--- RECORDS FOR THE TASK ---

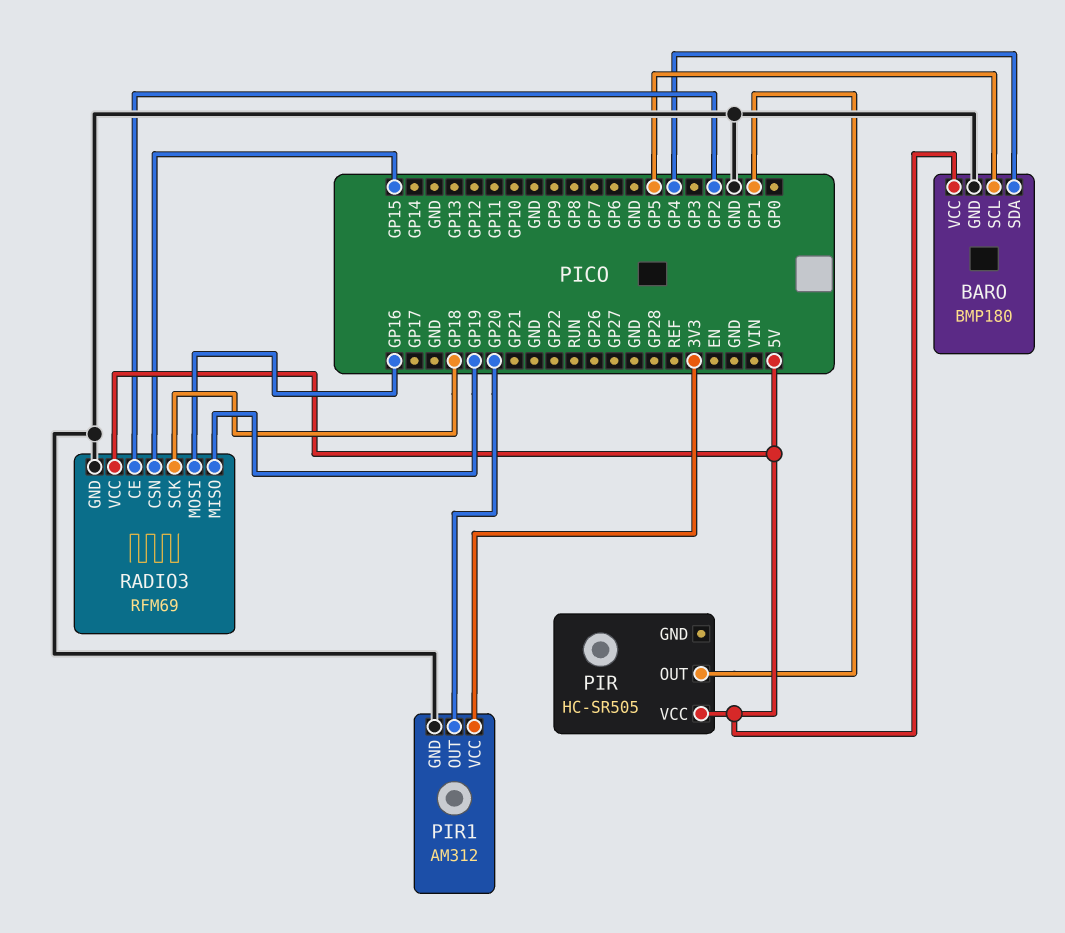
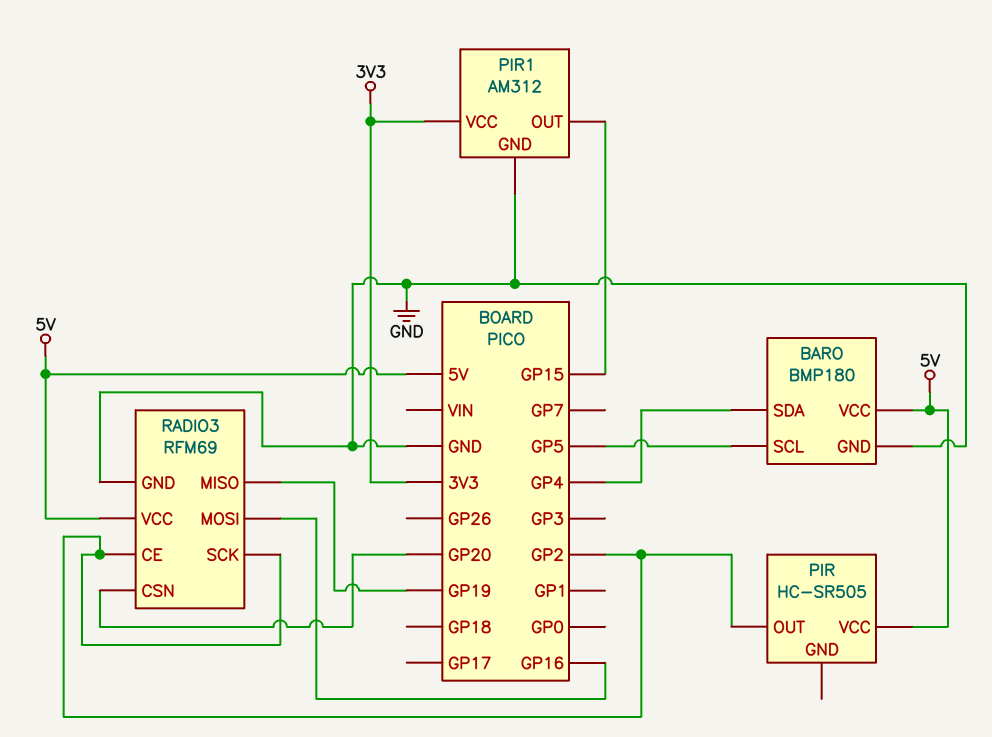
PIR pin OUT: GP1 -> GP2
PIR1 pin OUT: GP20 -> GP15
RADIO3 pin CSN: GP15 -> GP20
RADIO3 pin SCK: GP18 -> GP2

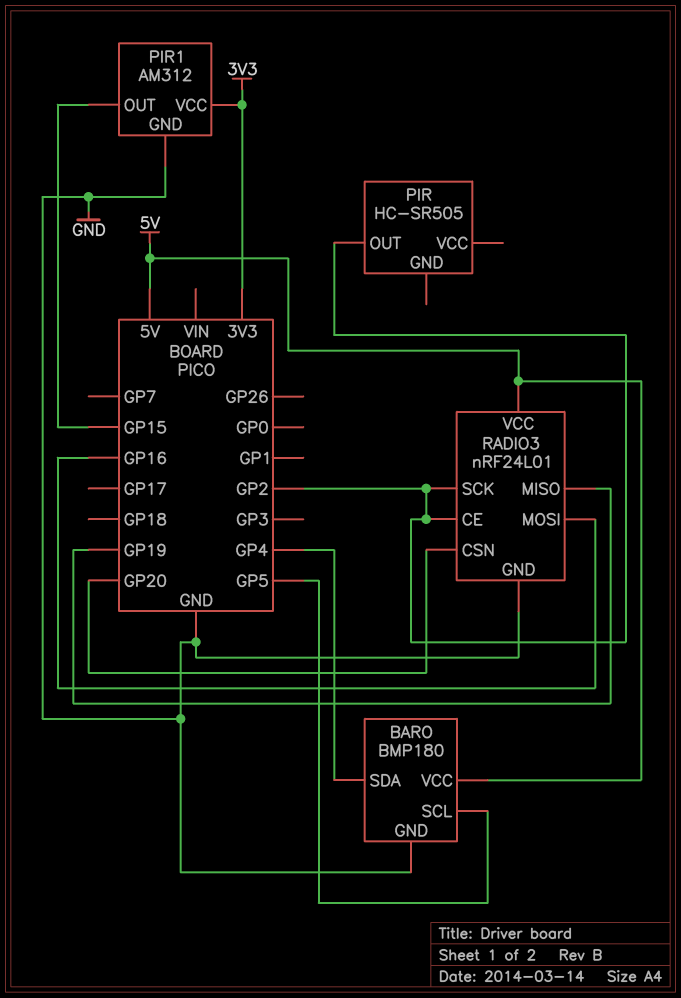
PIR pin VCC: 5V -> none
RADIO3: RFM69 -> nRF24L01

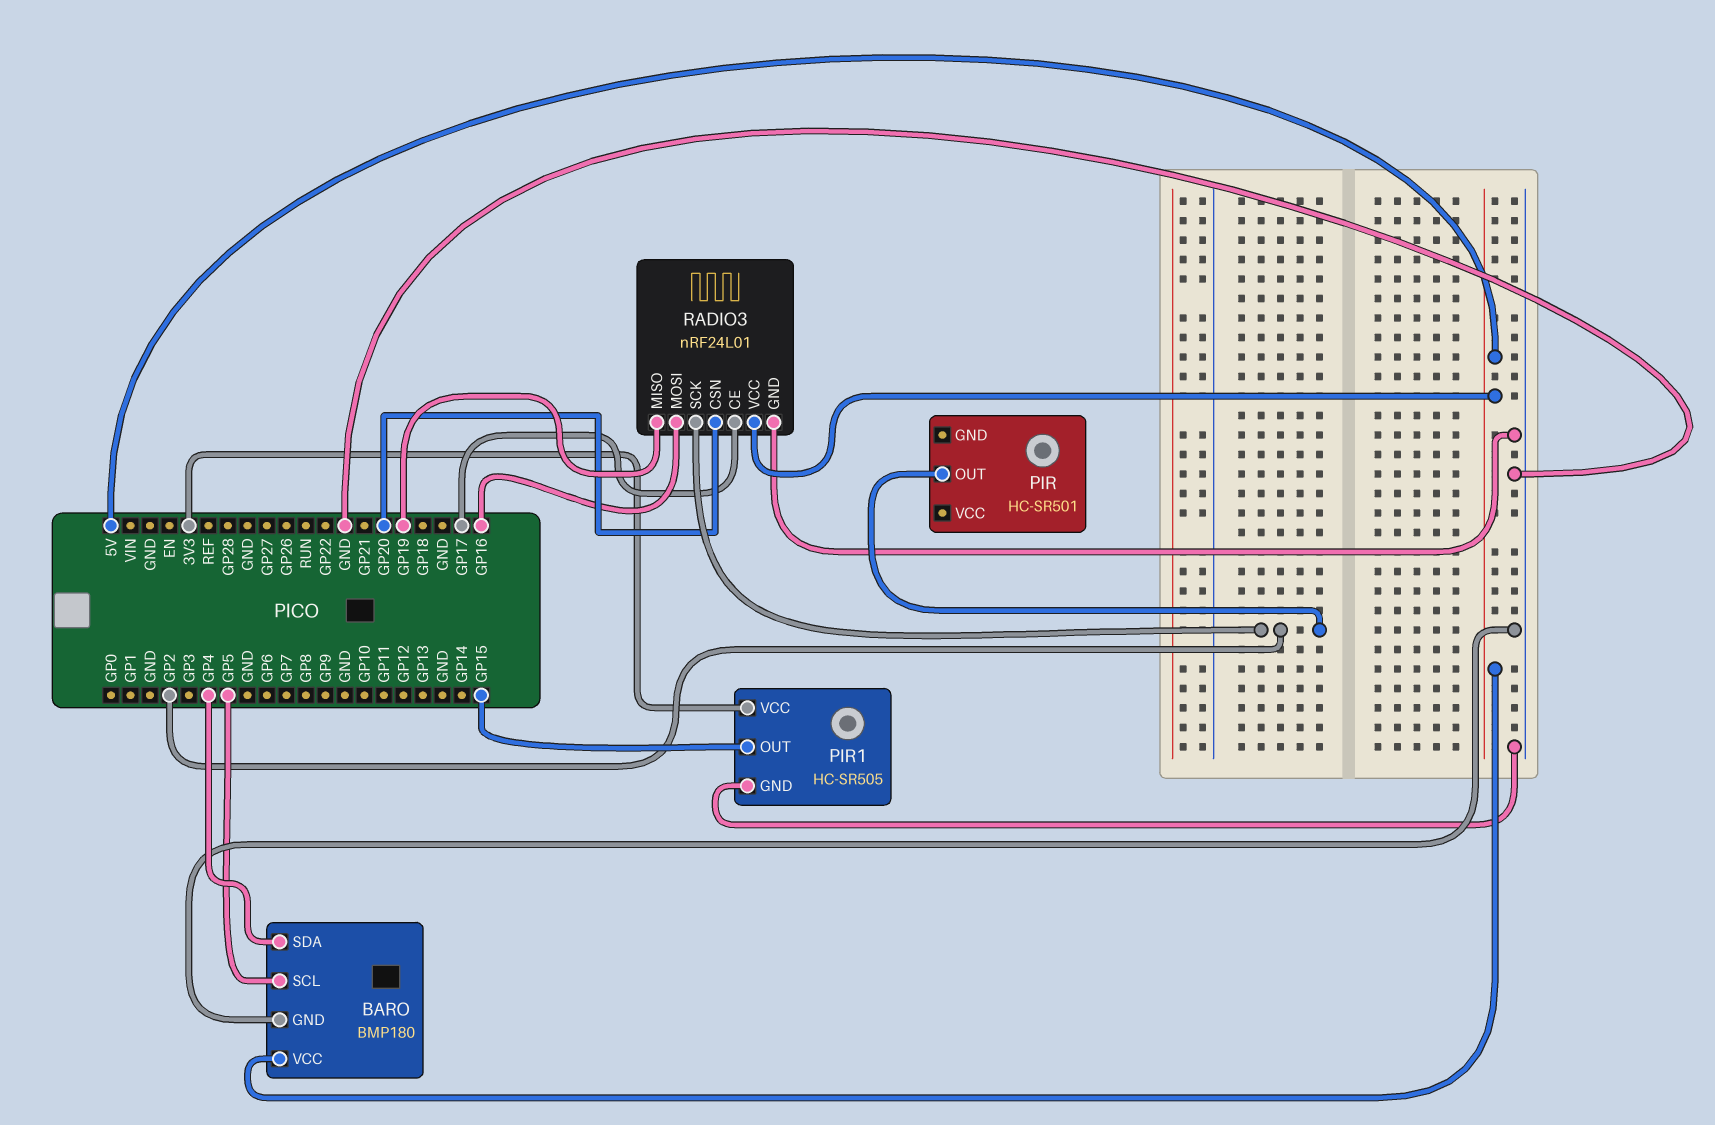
PIR: HC-SR505 -> HC-SR501
PIR1: AM312 -> HC-SR505
RADIO3 pin CE: GP2 -> GP17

---

REQUIRED ACTION:
Restate the records above in full and word for word, but do not carry over any pictures.

TASK RESPONSE:
PIR pin OUT: GP1 -> GP2
PIR1 pin OUT: GP20 -> GP15
RADIO3 pin CSN: GP15 -> GP20
RADIO3 pin SCK: GP18 -> GP2

PIR pin VCC: 5V -> none
RADIO3: RFM69 -> nRF24L01

PIR: HC-SR505 -> HC-SR501
PIR1: AM312 -> HC-SR505
RADIO3 pin CE: GP2 -> GP17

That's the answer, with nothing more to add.